BRIEF: Extract, word for word, each line from the line holding "TOF pin SCL: A5 -> D10" through the end of the records. Omit every picture.

RECORDS:
---
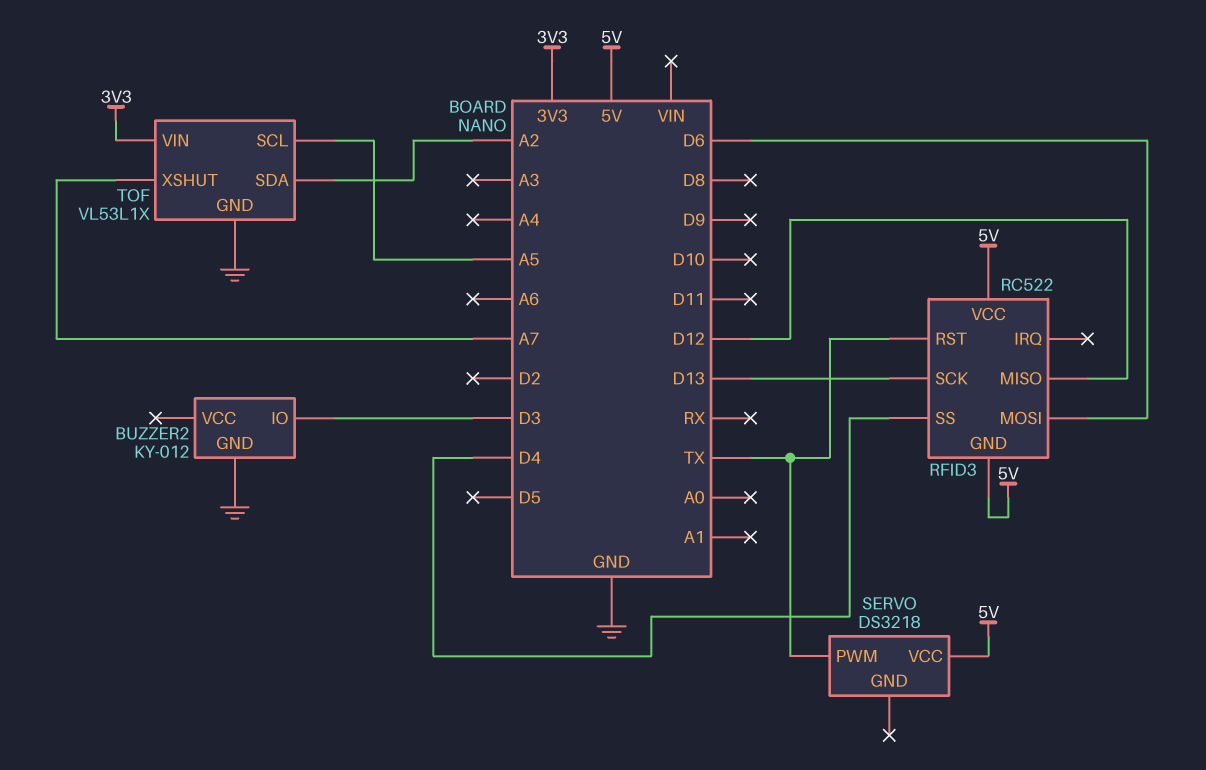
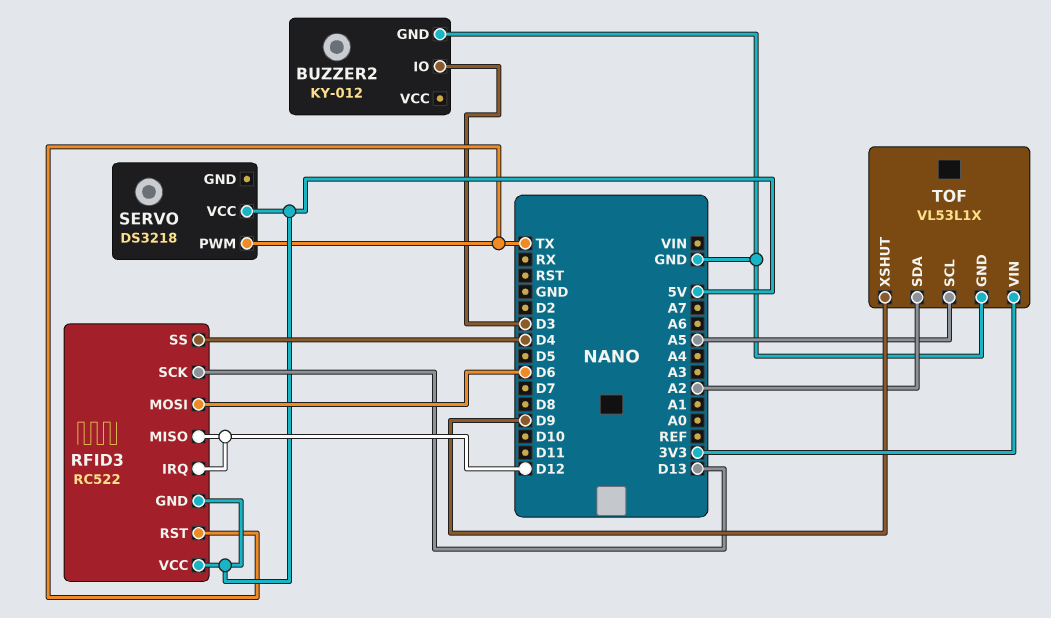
RFID3 pin IRQ: none -> D12
TOF pin XSHUT: A7 -> D9

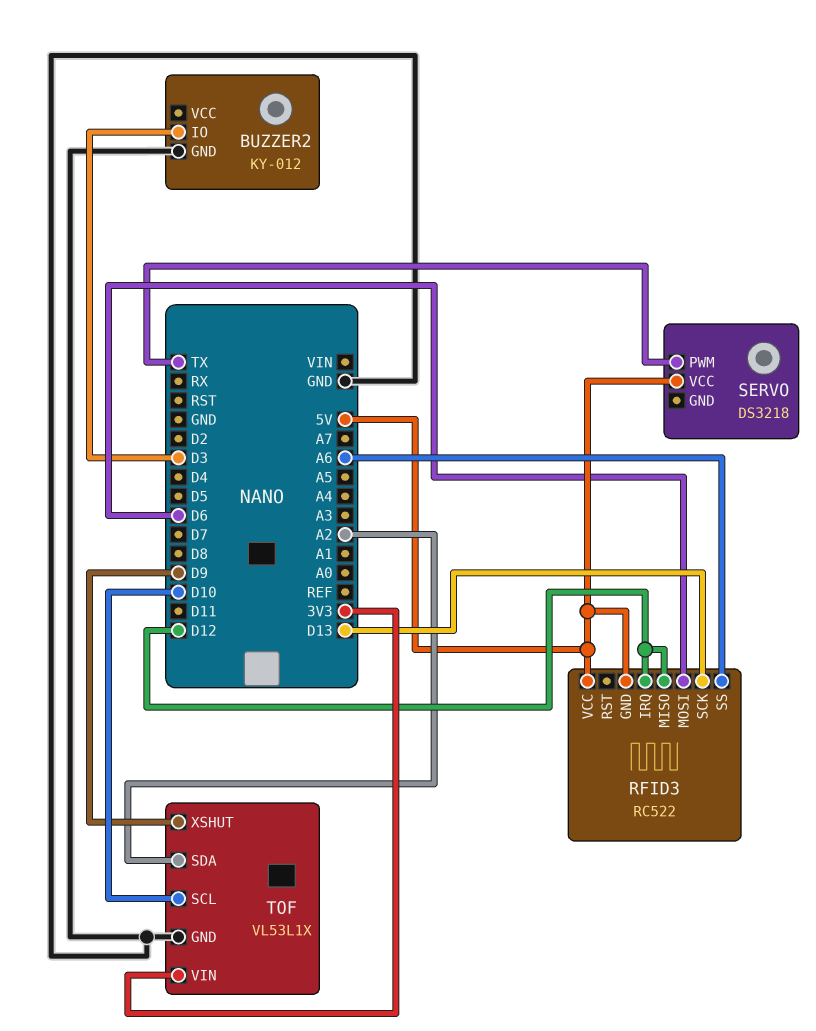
RFID3 pin RST: TX -> none
RFID3 pin SS: D4 -> A6
TOF pin SCL: A5 -> D10

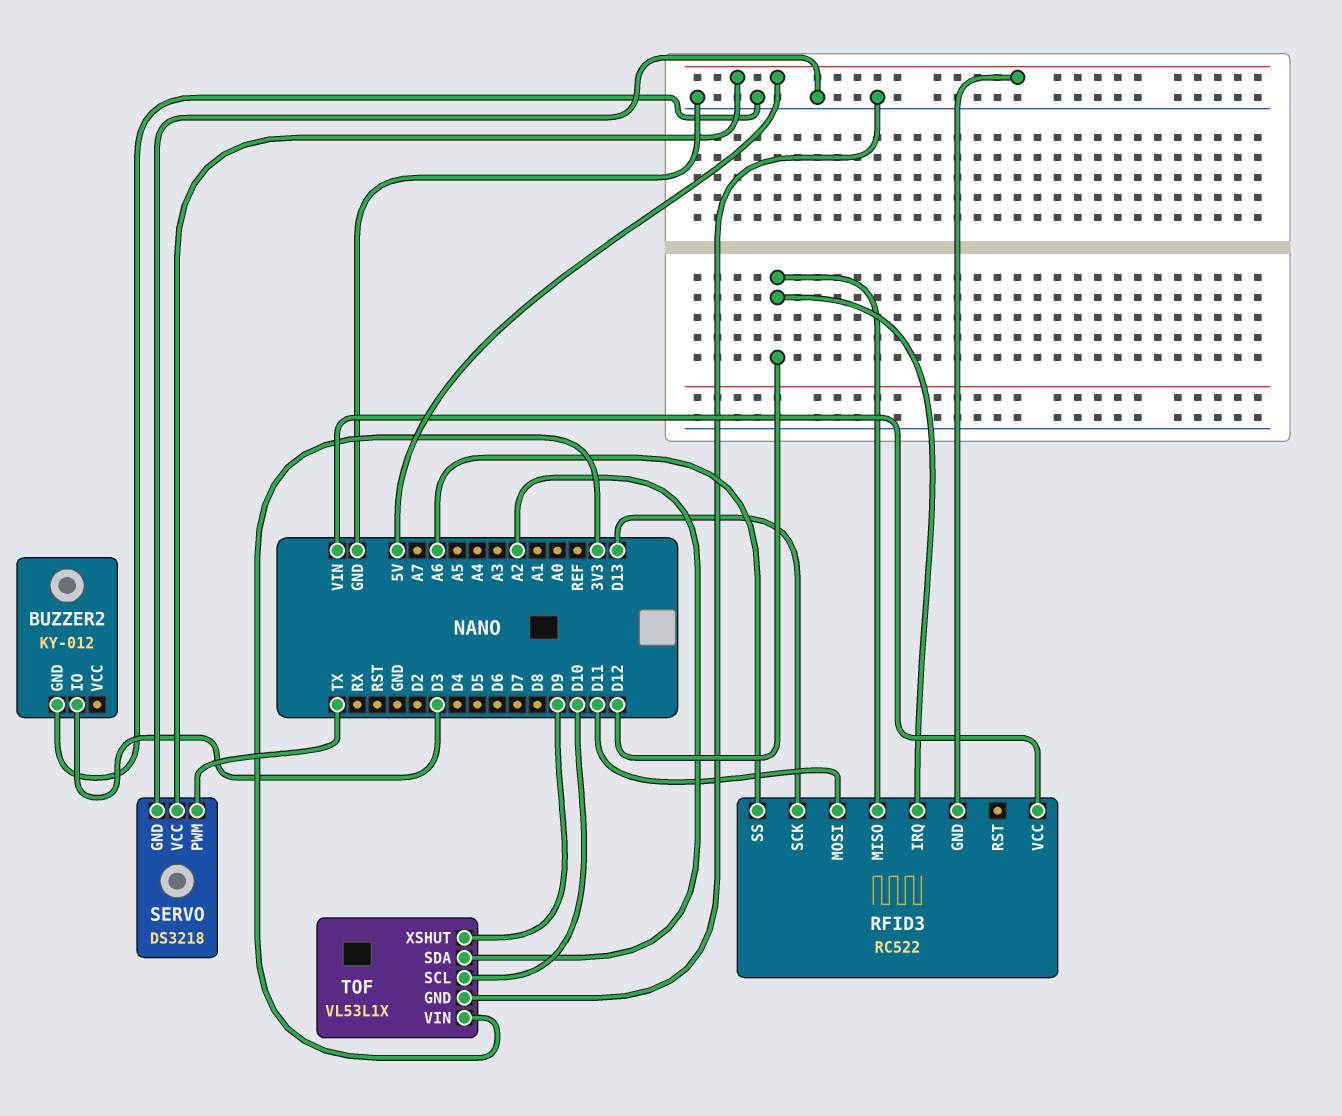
RFID3 pin MOSI: D6 -> D11
RFID3 pin VCC: 5V -> VIN
SERVO pin GND: none -> GND

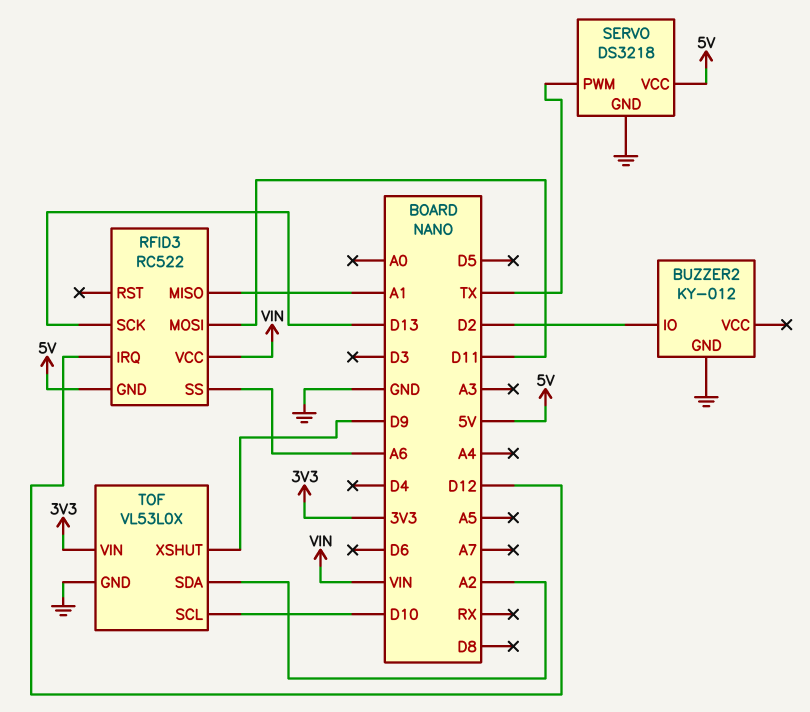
BUZZER2 pin IO: D3 -> D2
RFID3 pin MISO: D12 -> A1
TOF: VL53L1X -> VL53L0X

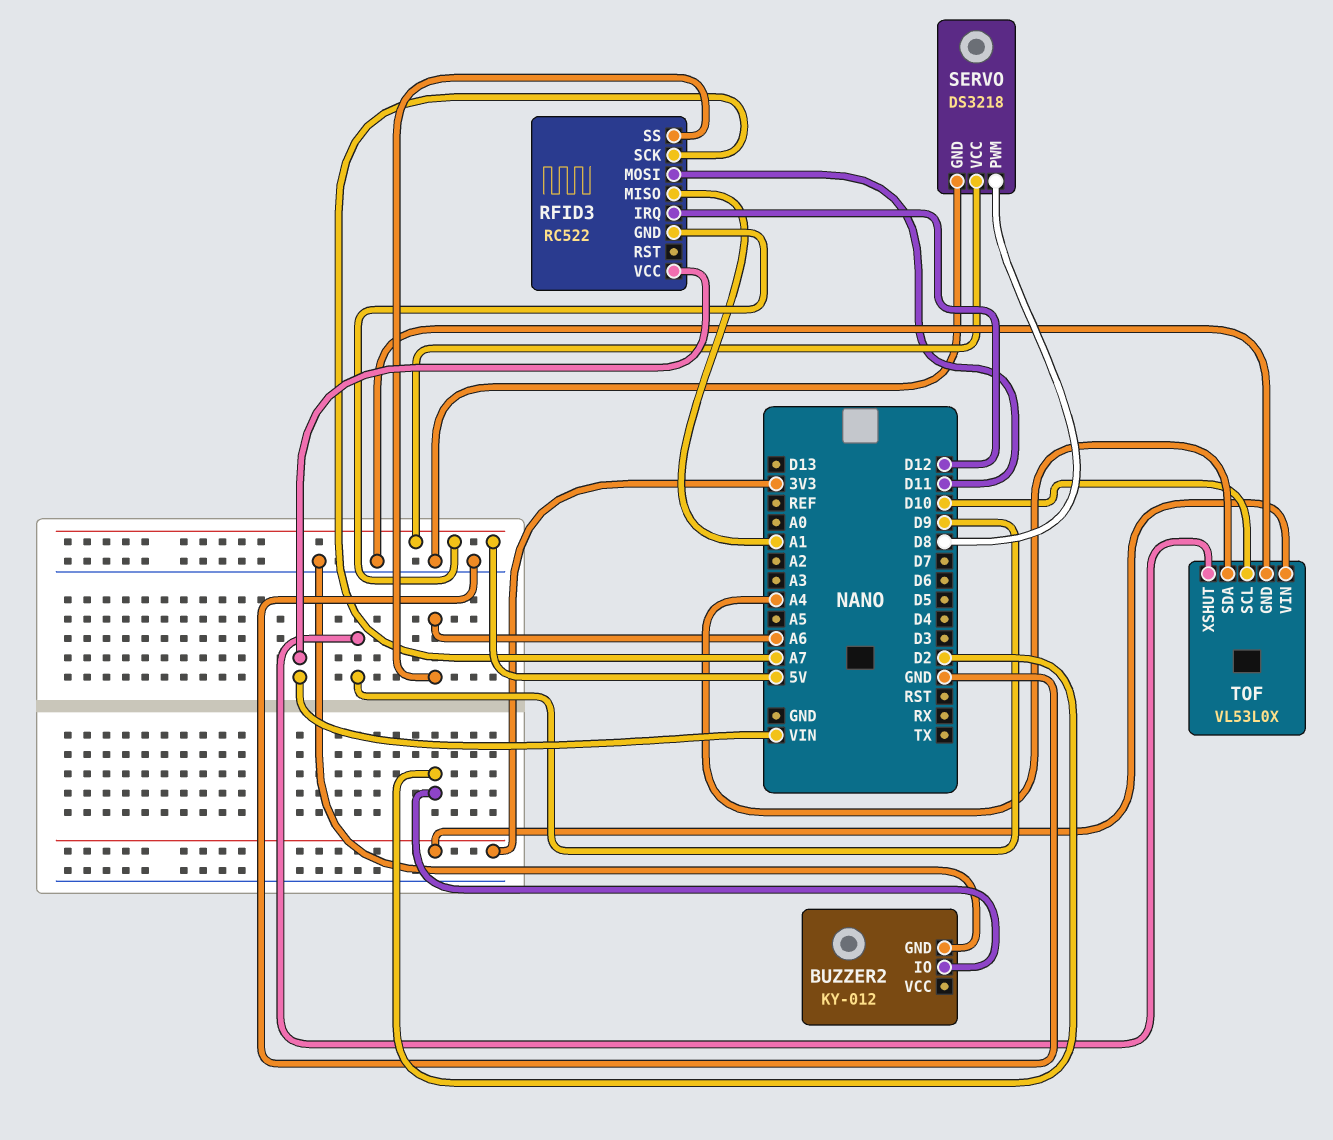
RFID3 pin SCK: D13 -> A7
SERVO pin PWM: TX -> D8
TOF pin SDA: A2 -> A4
---
PROBLEM SOLUTION:
TOF pin SCL: A5 -> D10

RFID3 pin MOSI: D6 -> D11
RFID3 pin VCC: 5V -> VIN
SERVO pin GND: none -> GND

BUZZER2 pin IO: D3 -> D2
RFID3 pin MISO: D12 -> A1
TOF: VL53L1X -> VL53L0X

RFID3 pin SCK: D13 -> A7
SERVO pin PWM: TX -> D8
TOF pin SDA: A2 -> A4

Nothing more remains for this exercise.